▸ **Task requirements**: Your output should be the complete listing, word for word, with no pictures in it.

▸ **Exercise data**:
----------

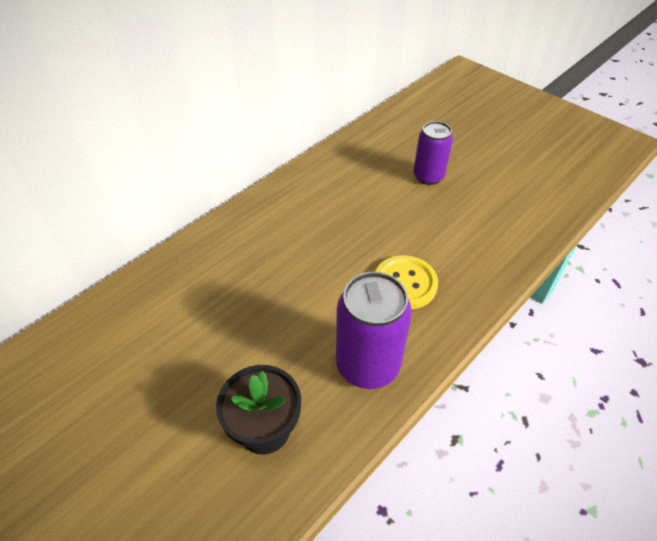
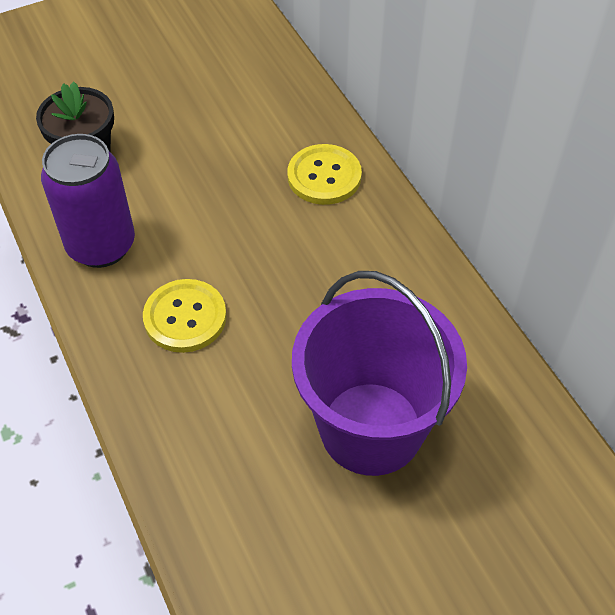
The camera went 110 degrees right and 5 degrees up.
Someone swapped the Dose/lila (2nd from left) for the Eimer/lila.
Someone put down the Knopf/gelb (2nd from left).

----------

▸ **Response area**:
The camera went 110 degrees right and 5 degrees up.
Someone swapped the Dose/lila (2nd from left) for the Eimer/lila.
Someone put down the Knopf/gelb (2nd from left).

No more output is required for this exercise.